### Action item
Could you transcribe the records below exactly, leaving out every picture?

### Stored records

┄┄┄┄┄┄┄┄┄┄┄┄┄┄┄┄┄┄┄┄

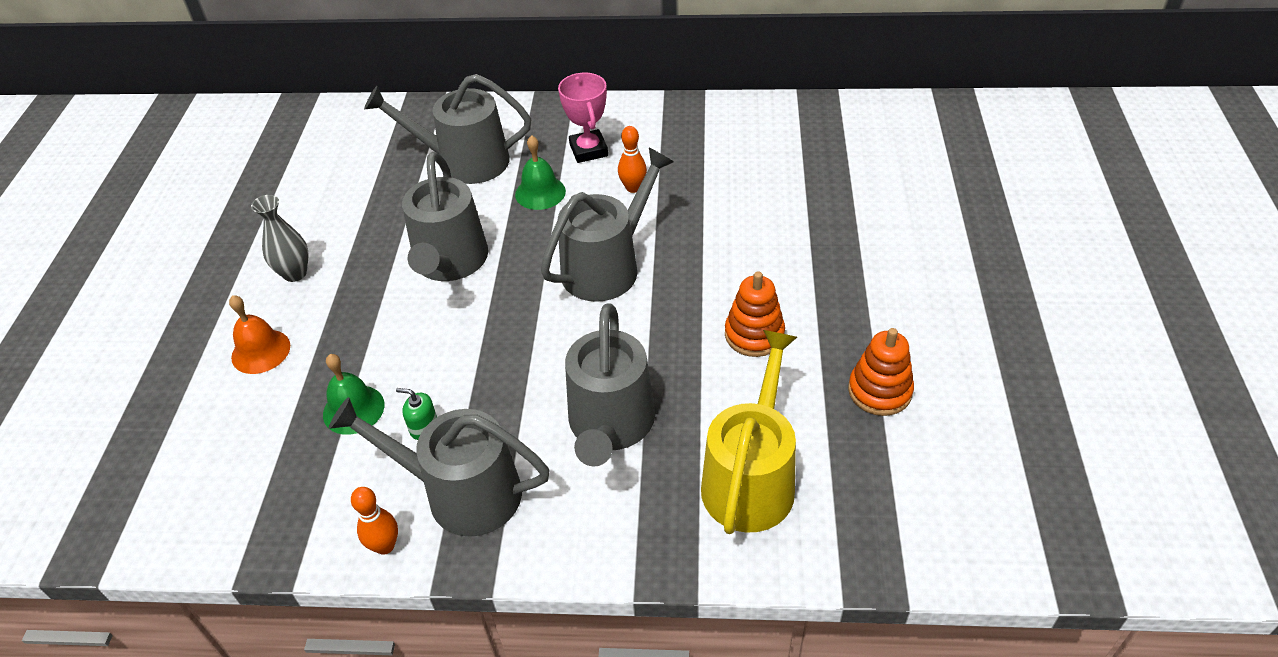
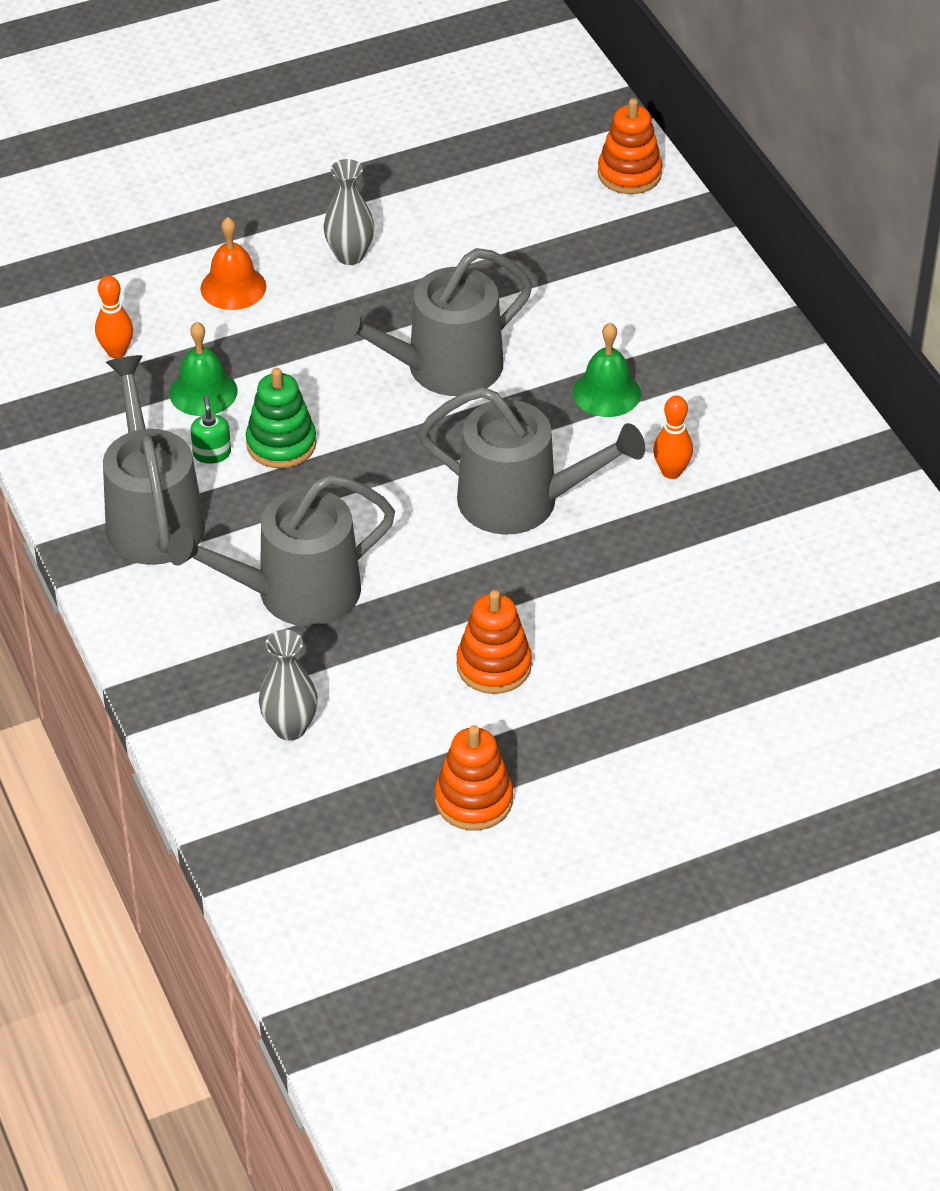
camera: 60 degrees right, 0 degrees up
(358, 118) = (629, 174): none -> orange stacking toy
(385, 546) = (67, 490): orange bowling pin -> orange bowling pin (116, 352)
(449, 379) = (281, 444): none -> green stacking toy
(465, 162) = (616, 304): grey watering can -> none
(588, 150) = (714, 404): pink trophy -> none
(751, 479) = (290, 728): yellow watering can -> grey vase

┄┄┄┄┄┄┄┄┄┄┄┄┄┄┄┄┄┄┄┄

### Written reply
camera: 60 degrees right, 0 degrees up
(358, 118) = (629, 174): none -> orange stacking toy
(385, 546) = (67, 490): orange bowling pin -> orange bowling pin (116, 352)
(449, 379) = (281, 444): none -> green stacking toy
(465, 162) = (616, 304): grey watering can -> none
(588, 150) = (714, 404): pink trophy -> none
(751, 479) = (290, 728): yellow watering can -> grey vase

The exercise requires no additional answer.